Using the entries below, output exactly the line containing "lime brick G5:H5" and all lines that follow it to the end.

(Items from a dataset)
★ ★ ★

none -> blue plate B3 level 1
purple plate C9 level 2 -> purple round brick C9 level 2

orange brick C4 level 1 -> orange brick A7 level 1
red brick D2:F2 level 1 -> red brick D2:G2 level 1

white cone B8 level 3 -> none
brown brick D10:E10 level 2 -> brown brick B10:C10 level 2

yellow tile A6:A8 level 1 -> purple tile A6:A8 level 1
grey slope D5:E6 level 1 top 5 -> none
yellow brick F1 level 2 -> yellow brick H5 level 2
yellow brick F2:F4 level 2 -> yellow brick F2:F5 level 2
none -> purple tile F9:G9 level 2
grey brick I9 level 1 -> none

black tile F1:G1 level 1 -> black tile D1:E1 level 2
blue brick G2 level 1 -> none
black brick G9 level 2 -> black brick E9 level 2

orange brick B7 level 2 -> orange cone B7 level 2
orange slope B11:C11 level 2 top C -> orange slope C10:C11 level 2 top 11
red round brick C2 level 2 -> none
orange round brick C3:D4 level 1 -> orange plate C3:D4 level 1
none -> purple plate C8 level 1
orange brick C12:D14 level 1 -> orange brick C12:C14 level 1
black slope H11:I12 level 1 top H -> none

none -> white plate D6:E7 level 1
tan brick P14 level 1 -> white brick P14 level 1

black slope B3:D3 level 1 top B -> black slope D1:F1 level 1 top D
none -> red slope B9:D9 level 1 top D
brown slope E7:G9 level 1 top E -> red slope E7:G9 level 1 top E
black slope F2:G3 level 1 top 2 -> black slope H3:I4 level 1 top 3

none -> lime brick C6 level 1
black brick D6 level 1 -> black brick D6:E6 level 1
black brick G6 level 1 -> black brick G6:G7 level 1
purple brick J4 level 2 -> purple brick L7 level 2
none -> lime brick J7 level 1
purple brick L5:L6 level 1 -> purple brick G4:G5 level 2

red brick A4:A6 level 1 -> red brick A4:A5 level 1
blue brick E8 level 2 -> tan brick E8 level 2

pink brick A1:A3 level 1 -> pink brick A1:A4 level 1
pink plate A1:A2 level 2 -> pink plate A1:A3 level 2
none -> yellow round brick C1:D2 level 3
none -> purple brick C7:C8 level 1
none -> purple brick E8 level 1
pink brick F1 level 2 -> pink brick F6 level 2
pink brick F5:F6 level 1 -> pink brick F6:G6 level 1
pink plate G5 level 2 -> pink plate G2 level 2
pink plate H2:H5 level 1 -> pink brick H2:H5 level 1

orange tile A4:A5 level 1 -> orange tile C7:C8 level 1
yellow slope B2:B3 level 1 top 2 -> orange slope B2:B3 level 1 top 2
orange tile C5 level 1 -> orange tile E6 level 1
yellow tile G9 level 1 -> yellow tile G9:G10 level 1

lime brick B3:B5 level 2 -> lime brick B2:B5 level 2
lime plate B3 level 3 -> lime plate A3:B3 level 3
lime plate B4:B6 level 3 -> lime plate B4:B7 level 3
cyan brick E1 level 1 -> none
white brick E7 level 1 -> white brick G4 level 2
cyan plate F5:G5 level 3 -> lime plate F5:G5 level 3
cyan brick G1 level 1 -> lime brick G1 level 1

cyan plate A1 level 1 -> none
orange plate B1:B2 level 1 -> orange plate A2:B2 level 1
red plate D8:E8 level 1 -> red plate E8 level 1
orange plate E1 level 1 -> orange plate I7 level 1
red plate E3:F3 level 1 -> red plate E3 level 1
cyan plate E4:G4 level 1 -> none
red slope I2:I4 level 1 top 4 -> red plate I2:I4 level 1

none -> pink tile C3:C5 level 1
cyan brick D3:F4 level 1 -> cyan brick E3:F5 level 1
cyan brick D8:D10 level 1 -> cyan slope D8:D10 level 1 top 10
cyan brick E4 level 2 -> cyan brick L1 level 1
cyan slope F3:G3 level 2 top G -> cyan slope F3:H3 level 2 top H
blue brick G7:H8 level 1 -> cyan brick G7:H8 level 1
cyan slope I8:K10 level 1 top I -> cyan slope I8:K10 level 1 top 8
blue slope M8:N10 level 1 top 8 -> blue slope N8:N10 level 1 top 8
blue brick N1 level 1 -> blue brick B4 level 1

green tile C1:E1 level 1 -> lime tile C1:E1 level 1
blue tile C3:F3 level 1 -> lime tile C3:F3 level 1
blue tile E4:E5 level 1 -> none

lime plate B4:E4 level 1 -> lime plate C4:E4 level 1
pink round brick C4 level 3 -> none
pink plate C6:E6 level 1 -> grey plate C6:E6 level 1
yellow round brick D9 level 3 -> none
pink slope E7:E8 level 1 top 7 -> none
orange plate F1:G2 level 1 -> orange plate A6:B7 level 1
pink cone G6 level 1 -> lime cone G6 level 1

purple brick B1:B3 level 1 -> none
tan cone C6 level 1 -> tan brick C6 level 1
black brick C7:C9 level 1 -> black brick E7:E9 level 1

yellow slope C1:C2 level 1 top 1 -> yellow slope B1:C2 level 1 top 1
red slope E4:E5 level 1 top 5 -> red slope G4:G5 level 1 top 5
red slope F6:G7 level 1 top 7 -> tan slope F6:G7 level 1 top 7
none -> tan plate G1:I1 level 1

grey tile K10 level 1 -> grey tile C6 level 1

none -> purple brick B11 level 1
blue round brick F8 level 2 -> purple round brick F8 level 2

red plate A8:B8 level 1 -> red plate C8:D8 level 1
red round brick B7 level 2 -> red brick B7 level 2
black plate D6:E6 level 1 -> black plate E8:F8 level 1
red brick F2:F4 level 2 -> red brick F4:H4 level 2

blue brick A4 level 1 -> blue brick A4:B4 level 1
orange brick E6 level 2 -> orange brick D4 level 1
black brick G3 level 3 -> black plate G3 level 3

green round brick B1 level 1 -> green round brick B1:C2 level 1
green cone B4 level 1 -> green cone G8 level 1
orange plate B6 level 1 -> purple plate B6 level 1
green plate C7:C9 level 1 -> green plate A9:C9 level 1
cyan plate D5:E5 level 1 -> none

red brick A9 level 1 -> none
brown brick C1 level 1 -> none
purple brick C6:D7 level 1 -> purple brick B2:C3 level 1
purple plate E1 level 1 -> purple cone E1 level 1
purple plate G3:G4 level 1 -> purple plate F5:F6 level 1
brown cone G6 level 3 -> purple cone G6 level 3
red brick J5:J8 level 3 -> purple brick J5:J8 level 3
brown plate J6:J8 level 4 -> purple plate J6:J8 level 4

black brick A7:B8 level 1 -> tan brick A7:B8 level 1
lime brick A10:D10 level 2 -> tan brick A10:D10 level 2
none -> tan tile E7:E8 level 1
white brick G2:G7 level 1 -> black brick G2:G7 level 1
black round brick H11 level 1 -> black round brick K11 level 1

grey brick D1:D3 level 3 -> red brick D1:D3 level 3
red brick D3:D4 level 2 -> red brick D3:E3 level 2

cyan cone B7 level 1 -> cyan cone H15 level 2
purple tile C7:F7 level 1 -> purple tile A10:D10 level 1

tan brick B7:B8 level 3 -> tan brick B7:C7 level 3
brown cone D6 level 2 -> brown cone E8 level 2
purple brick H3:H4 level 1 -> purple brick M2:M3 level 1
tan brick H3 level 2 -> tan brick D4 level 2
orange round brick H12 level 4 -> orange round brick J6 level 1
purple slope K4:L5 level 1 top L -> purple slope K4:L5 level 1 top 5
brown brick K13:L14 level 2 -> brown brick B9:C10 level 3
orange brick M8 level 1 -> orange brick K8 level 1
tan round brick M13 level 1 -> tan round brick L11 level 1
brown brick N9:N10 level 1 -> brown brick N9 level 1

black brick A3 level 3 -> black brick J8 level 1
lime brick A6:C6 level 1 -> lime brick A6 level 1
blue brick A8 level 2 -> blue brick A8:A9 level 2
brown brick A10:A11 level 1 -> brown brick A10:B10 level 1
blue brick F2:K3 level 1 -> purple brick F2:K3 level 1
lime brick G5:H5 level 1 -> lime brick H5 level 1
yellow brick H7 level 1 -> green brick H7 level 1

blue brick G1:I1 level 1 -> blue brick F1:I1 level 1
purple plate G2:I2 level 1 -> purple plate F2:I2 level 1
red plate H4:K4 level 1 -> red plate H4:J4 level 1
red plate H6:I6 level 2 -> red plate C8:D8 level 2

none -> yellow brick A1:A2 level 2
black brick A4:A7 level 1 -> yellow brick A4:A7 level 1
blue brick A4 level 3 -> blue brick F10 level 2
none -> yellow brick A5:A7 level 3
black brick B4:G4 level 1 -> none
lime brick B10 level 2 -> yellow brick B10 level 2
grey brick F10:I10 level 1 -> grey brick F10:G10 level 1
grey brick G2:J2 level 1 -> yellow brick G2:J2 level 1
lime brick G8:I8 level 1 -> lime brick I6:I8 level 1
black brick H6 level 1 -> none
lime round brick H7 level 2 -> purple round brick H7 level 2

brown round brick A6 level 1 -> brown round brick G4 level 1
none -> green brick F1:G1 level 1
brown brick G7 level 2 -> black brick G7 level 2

★ ★ ★

RESULT OF THE TASK
lime brick G5:H5 level 1 -> lime brick H5 level 1
yellow brick H7 level 1 -> green brick H7 level 1

blue brick G1:I1 level 1 -> blue brick F1:I1 level 1
purple plate G2:I2 level 1 -> purple plate F2:I2 level 1
red plate H4:K4 level 1 -> red plate H4:J4 level 1
red plate H6:I6 level 2 -> red plate C8:D8 level 2

none -> yellow brick A1:A2 level 2
black brick A4:A7 level 1 -> yellow brick A4:A7 level 1
blue brick A4 level 3 -> blue brick F10 level 2
none -> yellow brick A5:A7 level 3
black brick B4:G4 level 1 -> none
lime brick B10 level 2 -> yellow brick B10 level 2
grey brick F10:I10 level 1 -> grey brick F10:G10 level 1
grey brick G2:J2 level 1 -> yellow brick G2:J2 level 1
lime brick G8:I8 level 1 -> lime brick I6:I8 level 1
black brick H6 level 1 -> none
lime round brick H7 level 2 -> purple round brick H7 level 2

brown round brick A6 level 1 -> brown round brick G4 level 1
none -> green brick F1:G1 level 1
brown brick G7 level 2 -> black brick G7 level 2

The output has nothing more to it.